• WHAT YOU HAVE TO DO: Begin at the first line of the data and copy each line through the one containing "blue brick A2", that line included, with no pictures.

BEGIN MATERIAL TO PROCESS

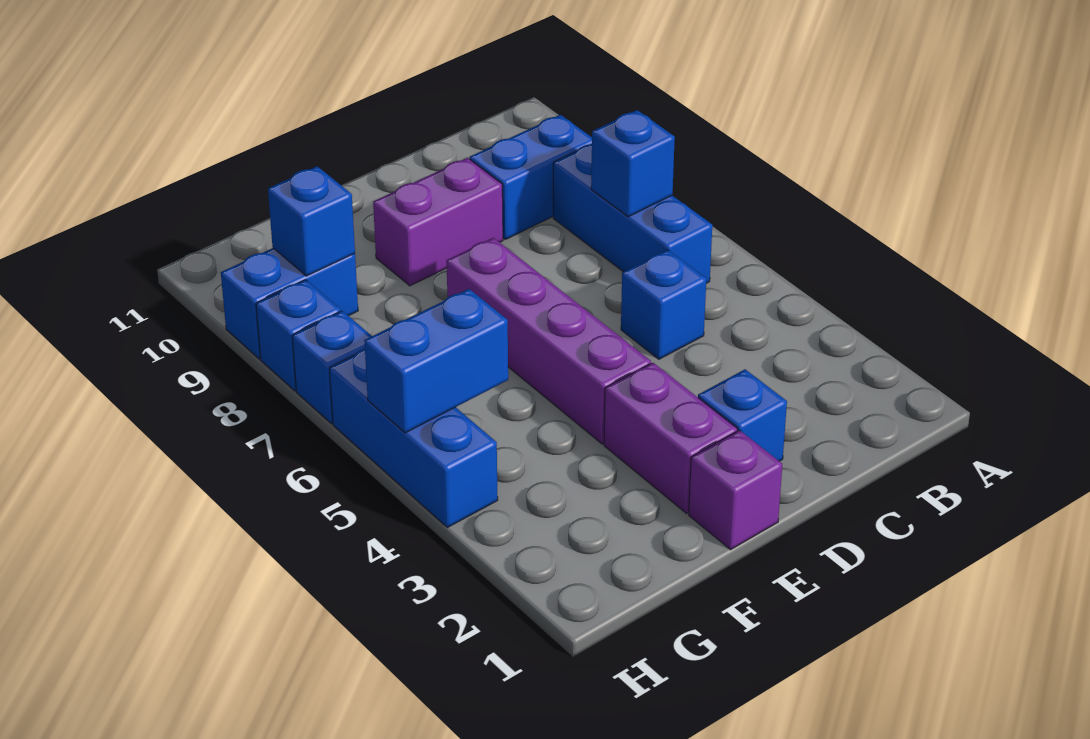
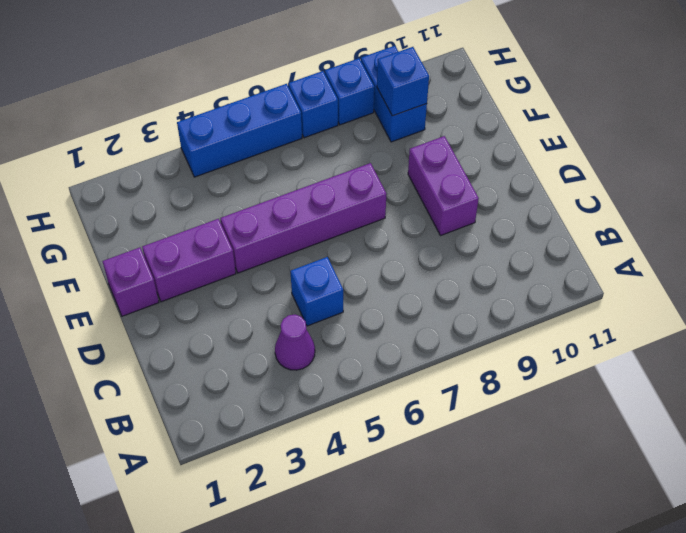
purple cone B4 level 1 -> none
none -> blue brick B6:B8 level 1
none -> blue brick B9:C9 level 1
none -> blue brick D2 level 1

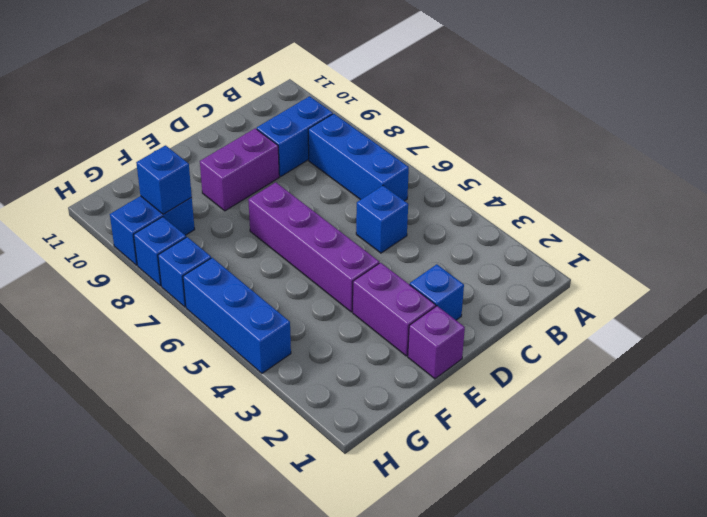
none -> blue brick B7 level 2
none -> blue brick G5:H5 level 2

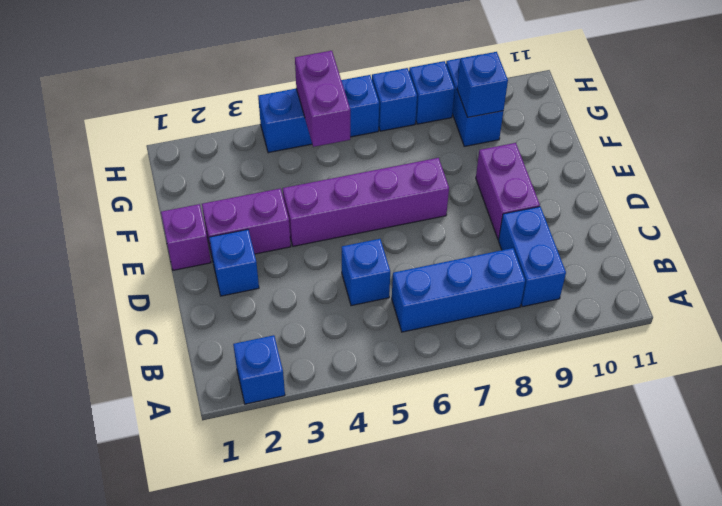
blue brick A2 level 1 -> blue brick B7 level 2
purple brick G5:H5 level 2 -> blue brick G5:H5 level 2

END MATERIAL TO PROCESS

• OUTPUT FOR THIS EXERCISE:
purple cone B4 level 1 -> none
none -> blue brick B6:B8 level 1
none -> blue brick B9:C9 level 1
none -> blue brick D2 level 1

none -> blue brick B7 level 2
none -> blue brick G5:H5 level 2

blue brick A2 level 1 -> blue brick B7 level 2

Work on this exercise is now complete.